### [Exercise objective]
Pictures aside, return every line below exactly as written.
Available data Block Start
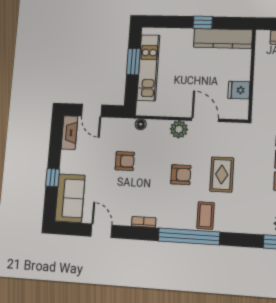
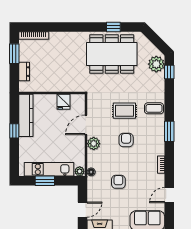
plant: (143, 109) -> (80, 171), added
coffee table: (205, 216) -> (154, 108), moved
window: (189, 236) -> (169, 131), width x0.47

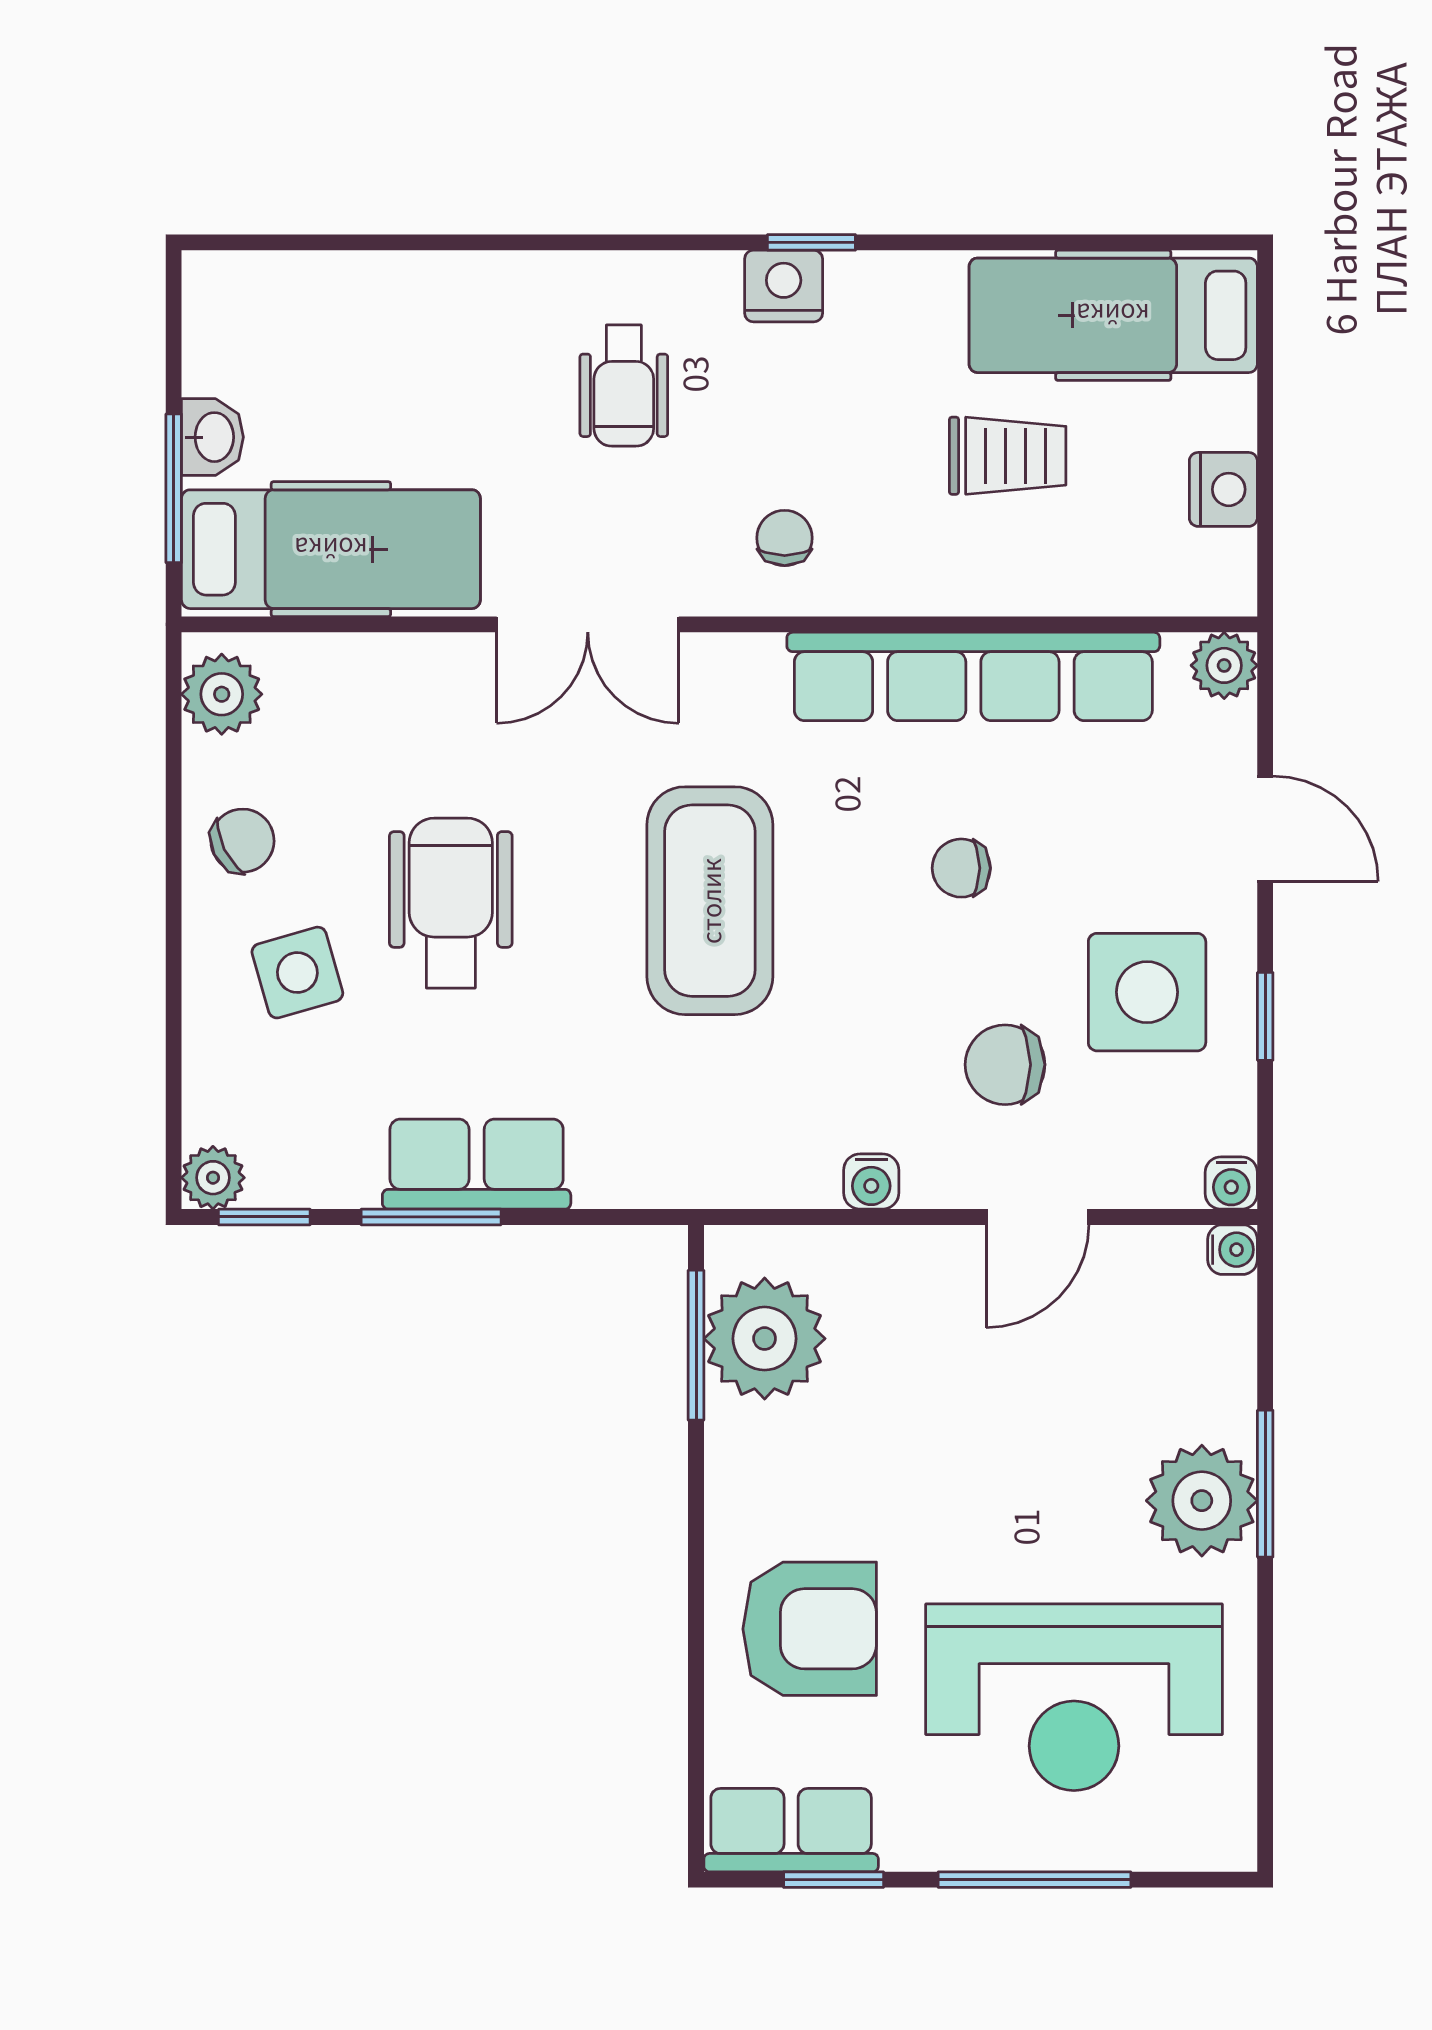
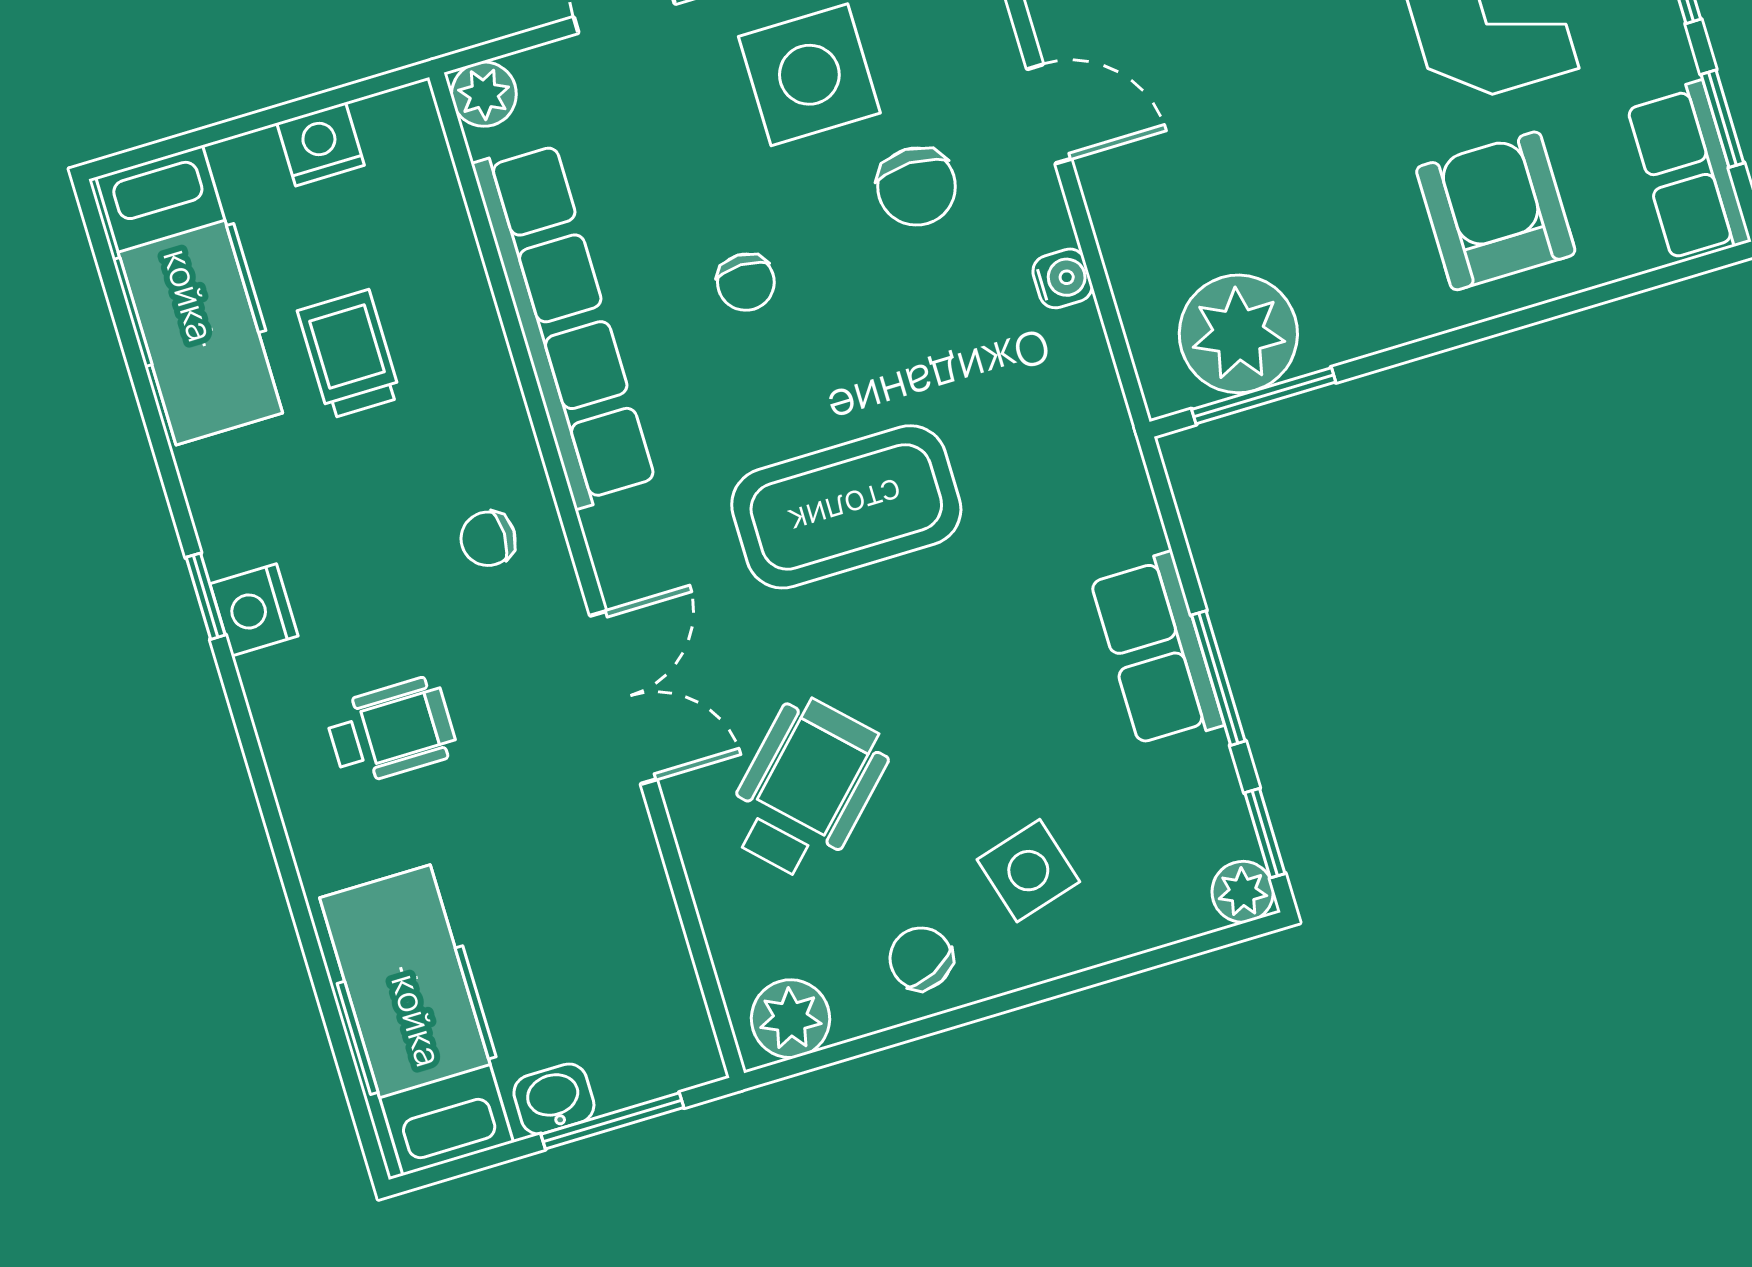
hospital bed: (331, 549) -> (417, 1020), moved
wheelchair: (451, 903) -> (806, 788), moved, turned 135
Available data Block End
### [Answer area]
plant: (143, 109) -> (80, 171), added
coffee table: (205, 216) -> (154, 108), moved
window: (189, 236) -> (169, 131), width x0.47

hospital bed: (331, 549) -> (417, 1020), moved
wheelchair: (451, 903) -> (806, 788), moved, turned 135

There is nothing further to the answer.